--- INPUT DATA ---
+ + + + + + +

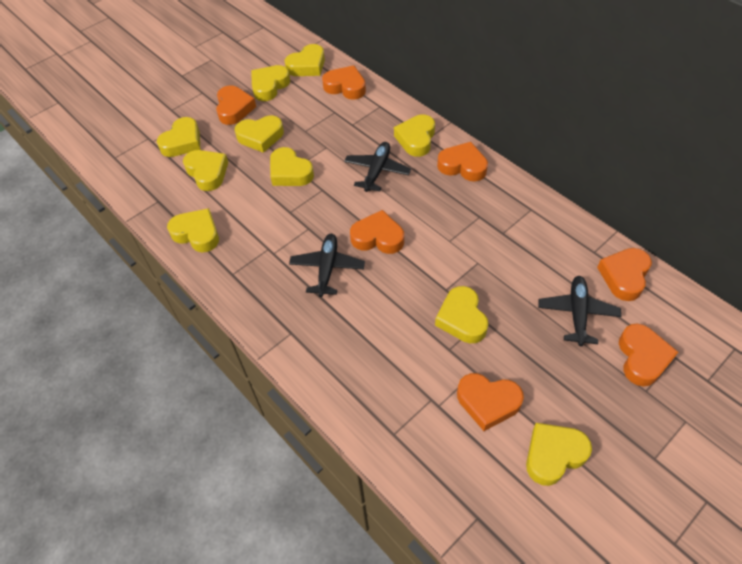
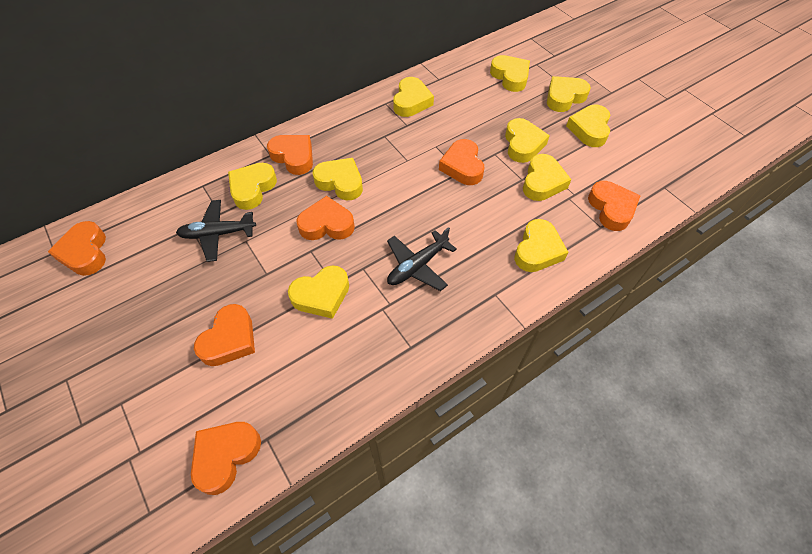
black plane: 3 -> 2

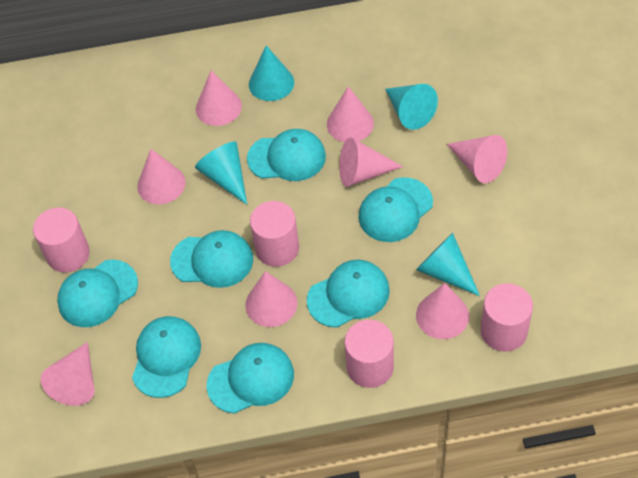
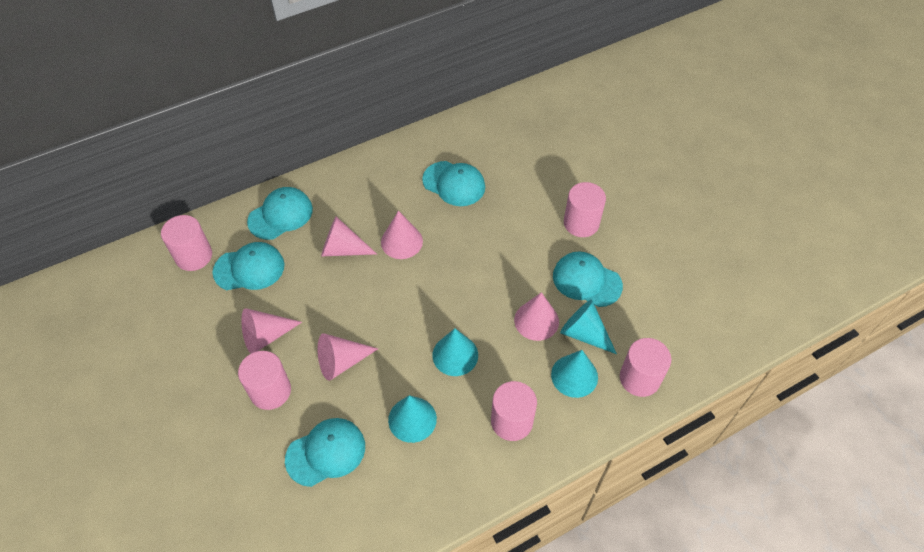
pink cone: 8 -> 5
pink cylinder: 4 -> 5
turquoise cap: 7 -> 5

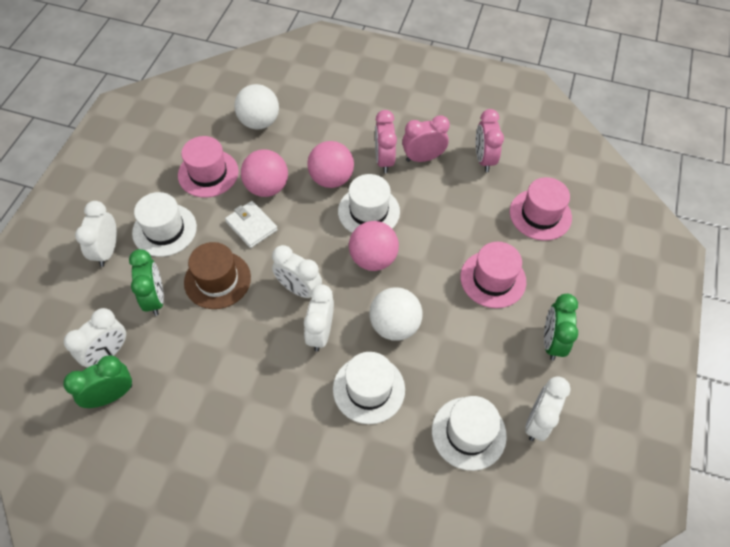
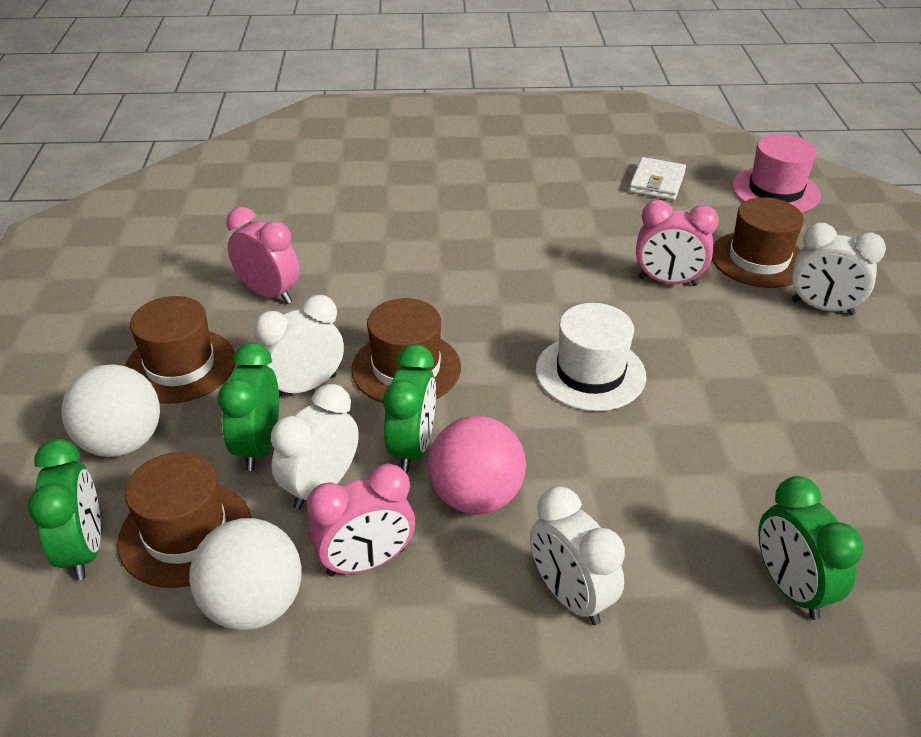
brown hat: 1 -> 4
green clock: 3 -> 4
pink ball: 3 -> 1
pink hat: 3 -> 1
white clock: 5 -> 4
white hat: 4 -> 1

+ + + + + + +

--- EXERCISE PROMPT ---
If an entry contains an image, skip the image and return the rest of the listing unchanged.

--- EXPECTED OUTPUT ---
black plane: 3 -> 2

pink cone: 8 -> 5
pink cylinder: 4 -> 5
turquoise cap: 7 -> 5

brown hat: 1 -> 4
green clock: 3 -> 4
pink ball: 3 -> 1
pink hat: 3 -> 1
white clock: 5 -> 4
white hat: 4 -> 1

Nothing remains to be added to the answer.